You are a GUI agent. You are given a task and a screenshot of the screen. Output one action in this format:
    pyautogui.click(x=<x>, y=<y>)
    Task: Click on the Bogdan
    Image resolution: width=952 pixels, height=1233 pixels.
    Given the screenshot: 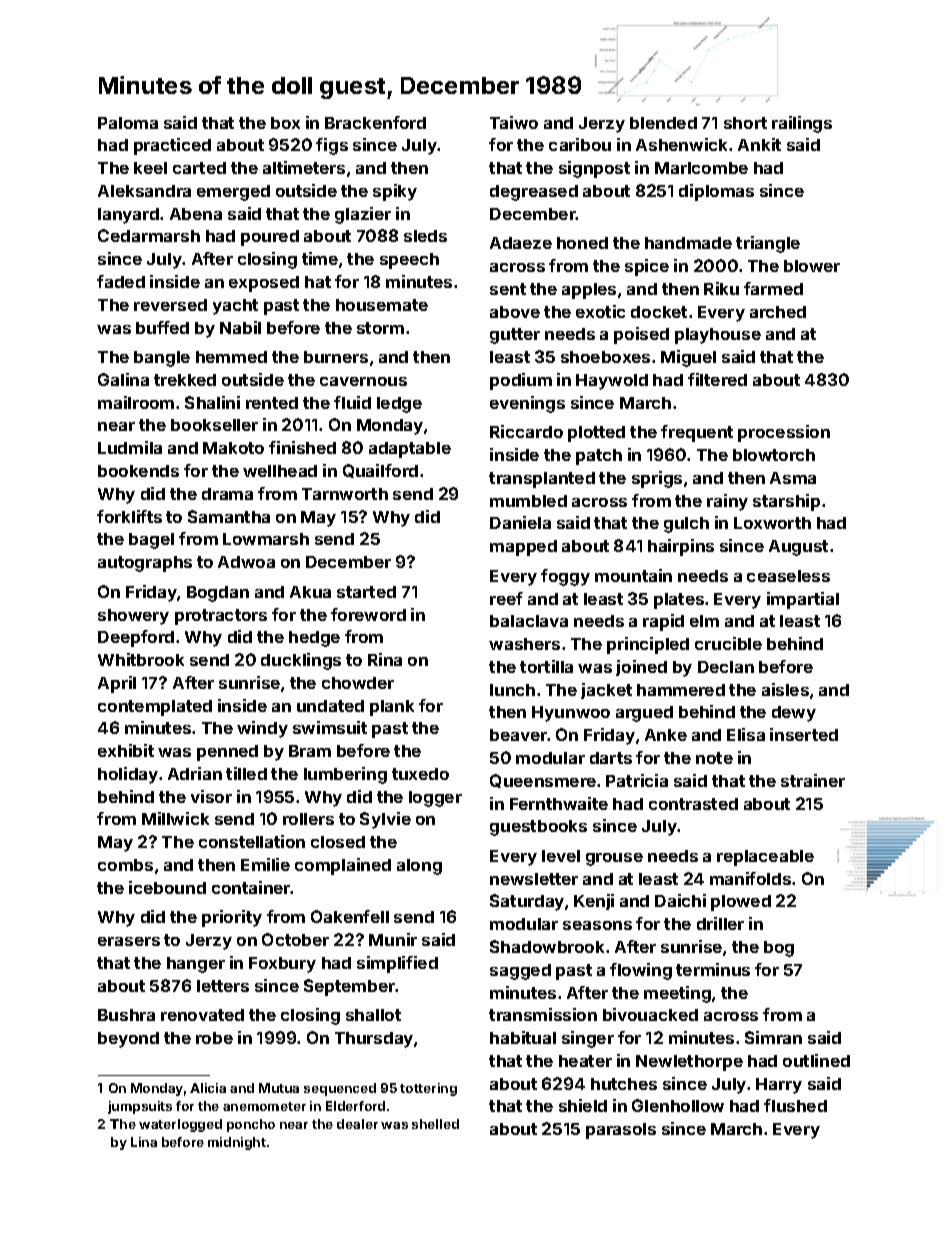 What is the action you would take?
    pyautogui.click(x=218, y=594)
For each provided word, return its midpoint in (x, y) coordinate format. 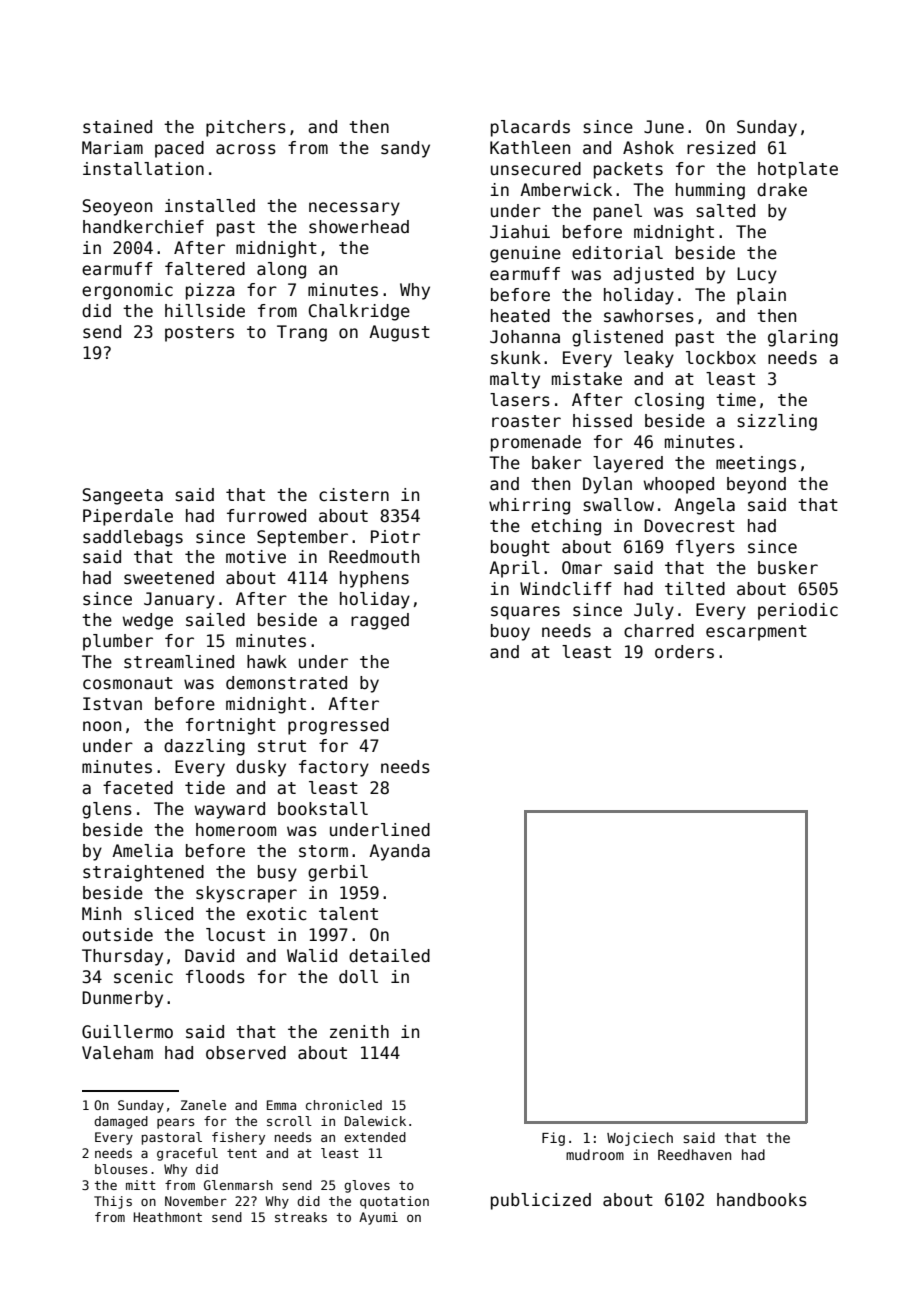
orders (684, 652)
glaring (803, 338)
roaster (526, 421)
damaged (121, 1122)
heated (520, 316)
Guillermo (127, 1032)
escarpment (756, 633)
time (736, 399)
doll (358, 977)
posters (199, 334)
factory (334, 768)
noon (102, 726)
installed (210, 206)
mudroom (595, 1154)
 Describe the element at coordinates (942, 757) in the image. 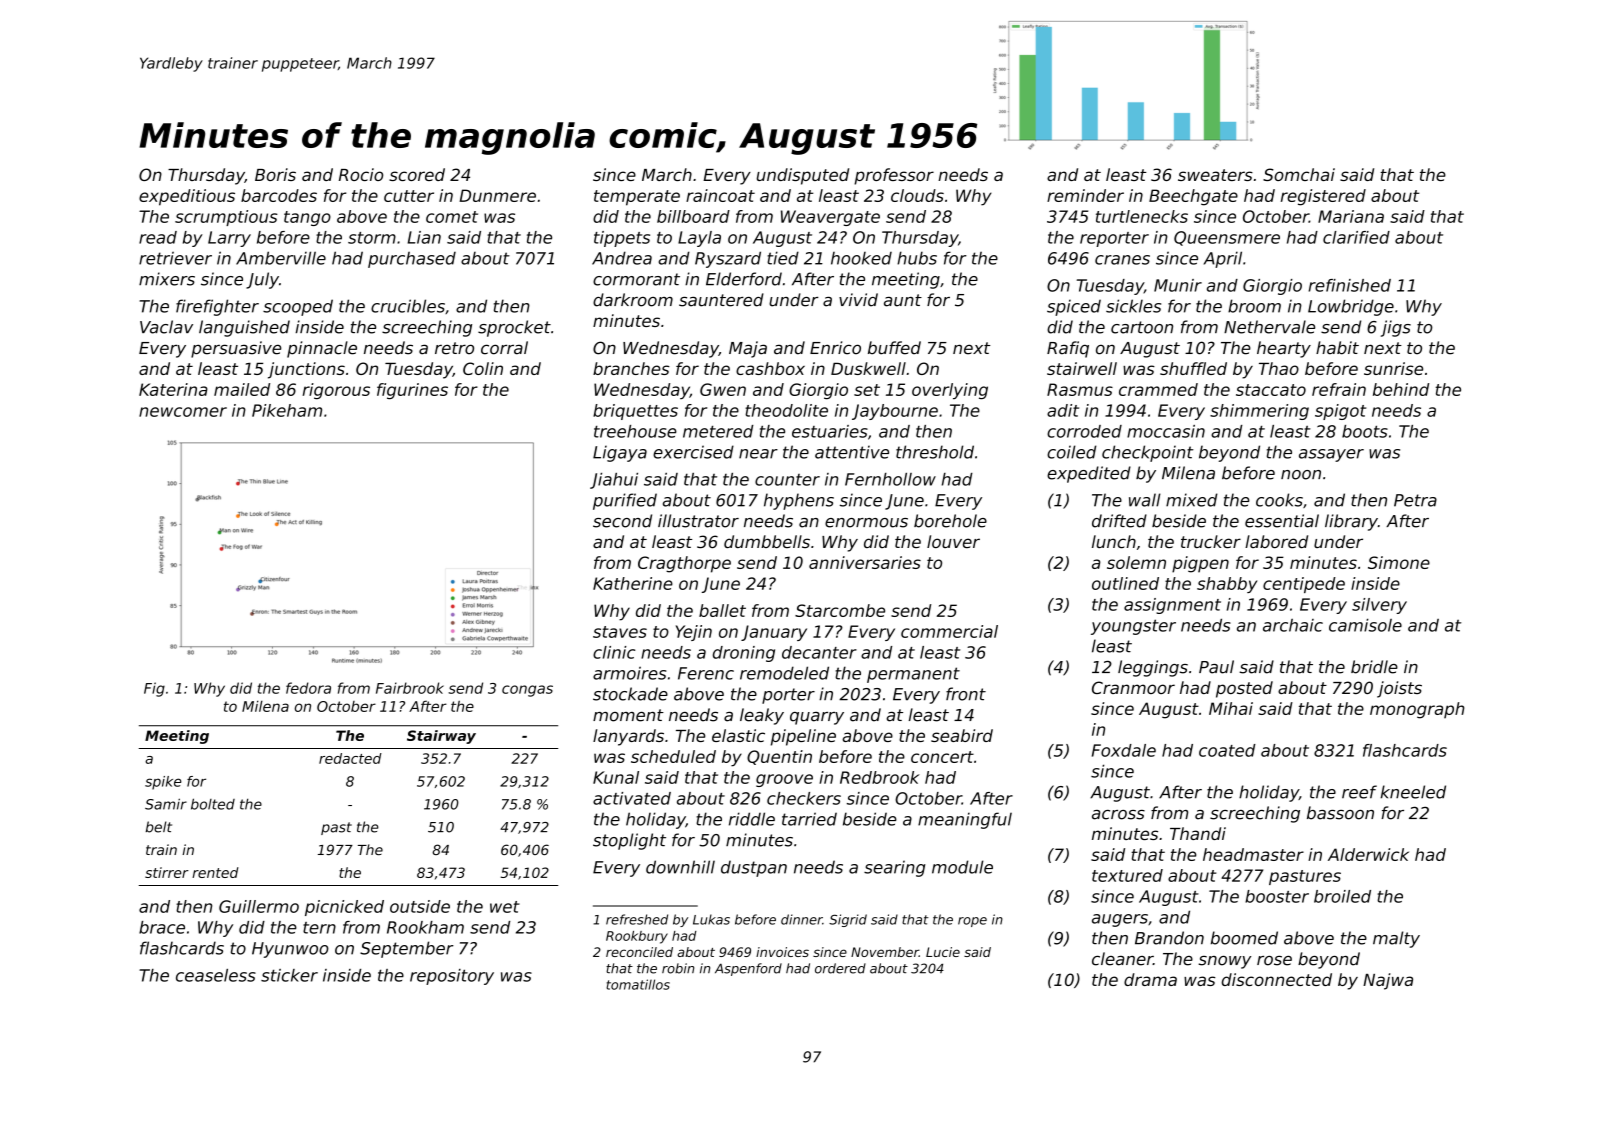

* [Exercise requirements]: Reproduce the records word for word from the line that contains "mudroom (595, 1154)" through the end of the records, both ends included, and leave the pictures out of your answer.

* [Result for this exercise]:
mudroom (595, 1154)
 Describe the element at coordinates (942, 757) in the image. 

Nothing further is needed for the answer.